(Items listed in a dataset)

· · · · ·

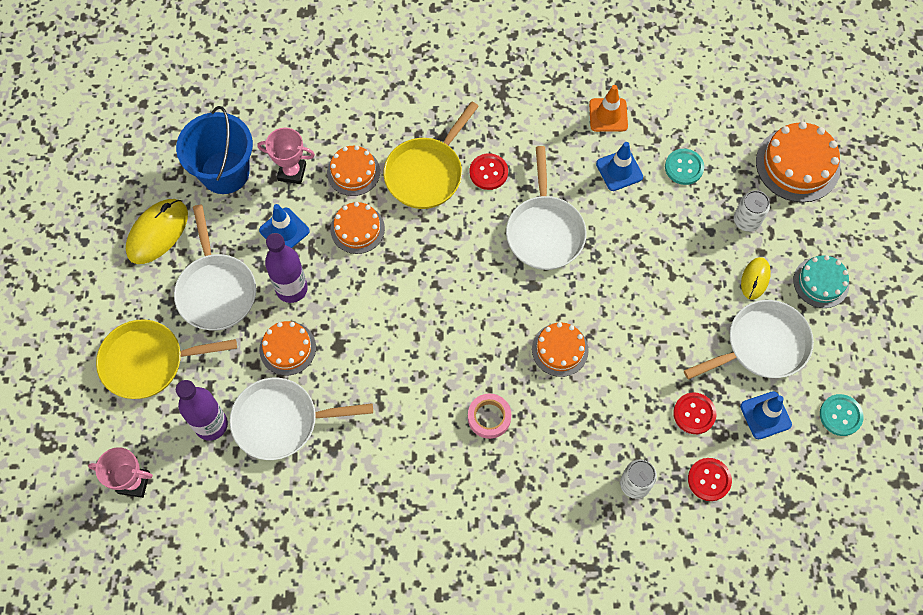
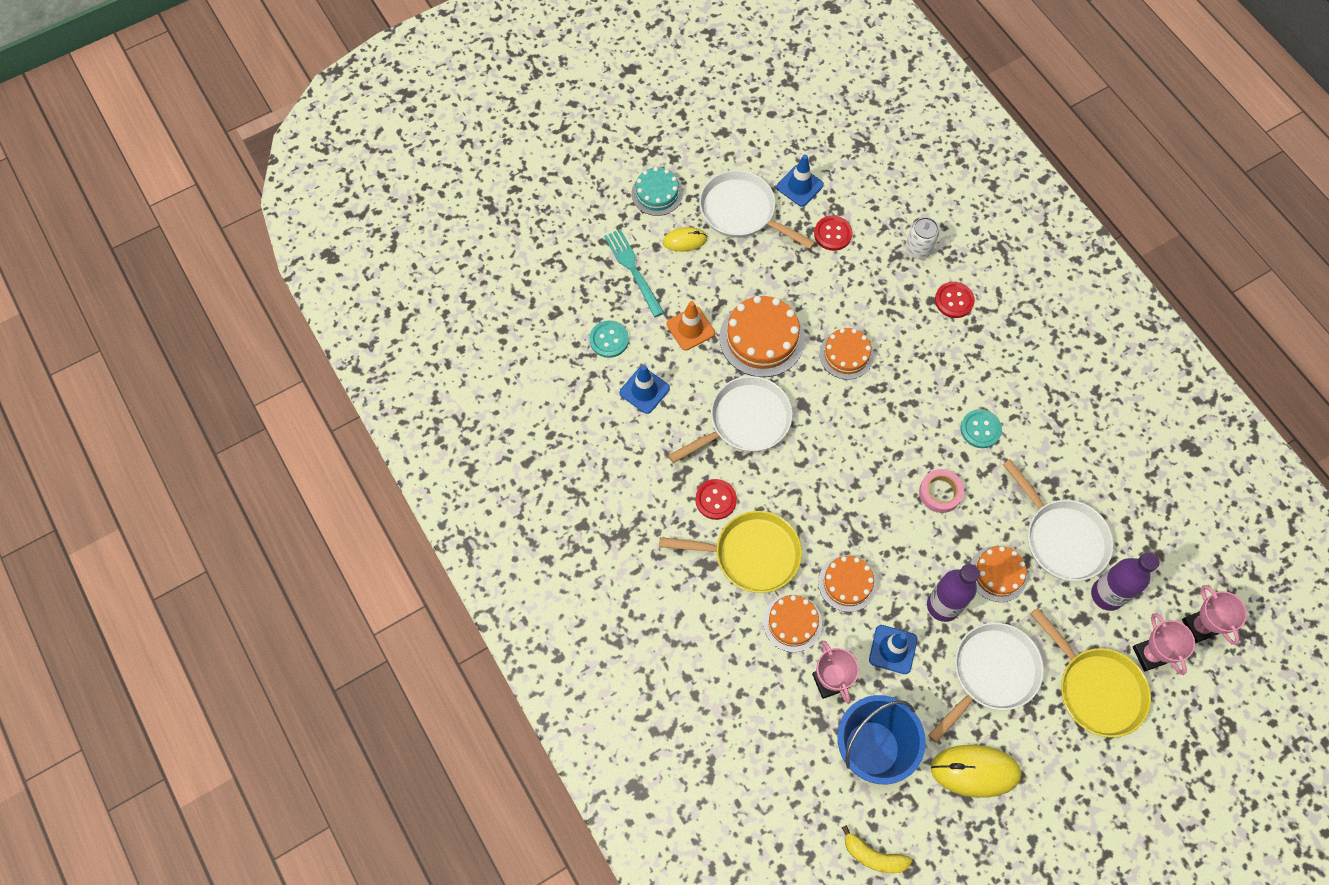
camera: 120 degrees left, 0 degrees up
(142, 424) = (1150, 654): none -> pink trophy
(154, 131) = (873, 856): none -> yellow banana
(489, 417) = (941, 378): pink tape -> pink tape (940, 492)
(608, 115) = (590, 427): orange traffic cone -> orange traffic cone (690, 328)
(709, 480) = (878, 202): red button -> red button (954, 300)
(746, 220) = (632, 269): white can -> turquoise fork
(797, 164) = (551, 253): orange cake -> orange cake (762, 338)
(840, 415) = (765, 138): turquoise button -> turquoise button (980, 429)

· · · · ·

■ **To do**
When copying, output the data exactly and leave out the pictures.

■ **Answer for the task**
camera: 120 degrees left, 0 degrees up
(142, 424) = (1150, 654): none -> pink trophy
(154, 131) = (873, 856): none -> yellow banana
(489, 417) = (941, 378): pink tape -> pink tape (940, 492)
(608, 115) = (590, 427): orange traffic cone -> orange traffic cone (690, 328)
(709, 480) = (878, 202): red button -> red button (954, 300)
(746, 220) = (632, 269): white can -> turquoise fork
(797, 164) = (551, 253): orange cake -> orange cake (762, 338)
(840, 415) = (765, 138): turquoise button -> turquoise button (980, 429)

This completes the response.